**WHAT THE TASK ASKS**
Output the data word for word, dropping every image.

**SOURCE DATA**
%%

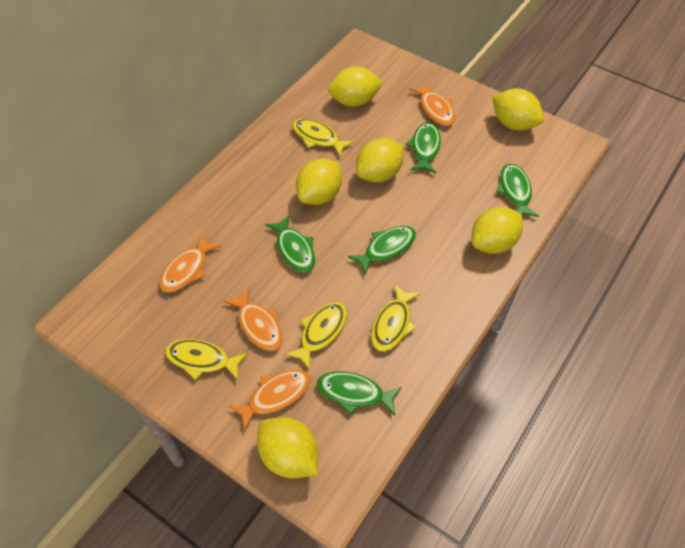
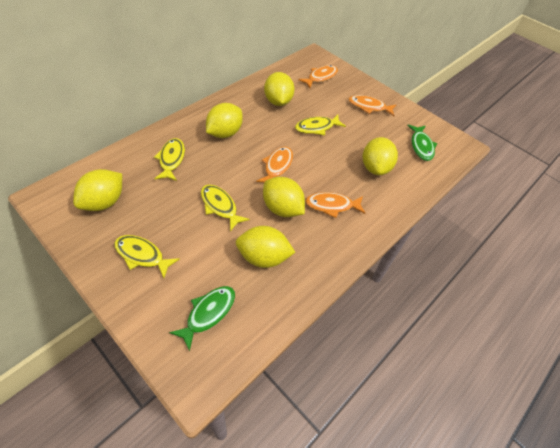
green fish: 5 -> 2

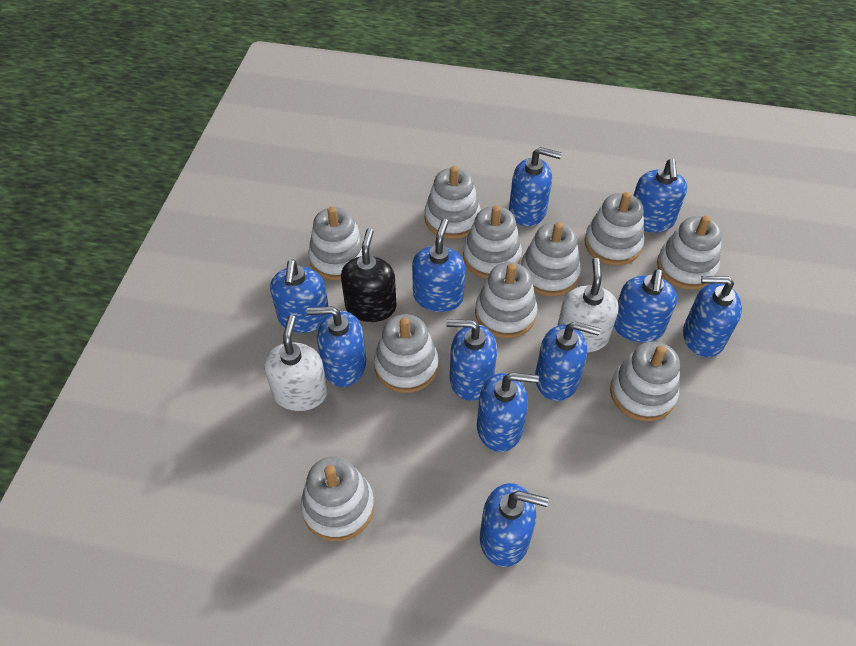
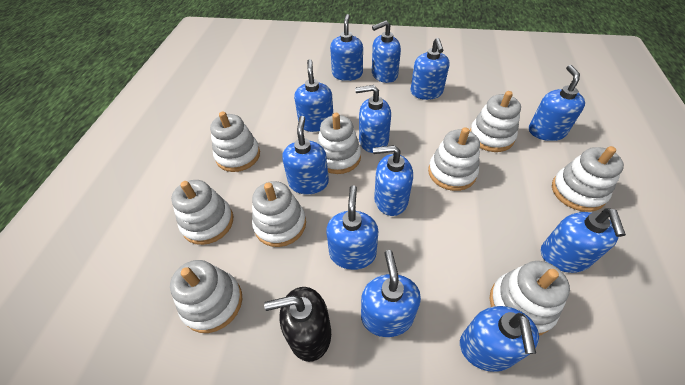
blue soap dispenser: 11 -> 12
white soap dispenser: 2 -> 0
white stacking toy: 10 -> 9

%%

**RESPONSE**
green fish: 5 -> 2

blue soap dispenser: 11 -> 12
white soap dispenser: 2 -> 0
white stacking toy: 10 -> 9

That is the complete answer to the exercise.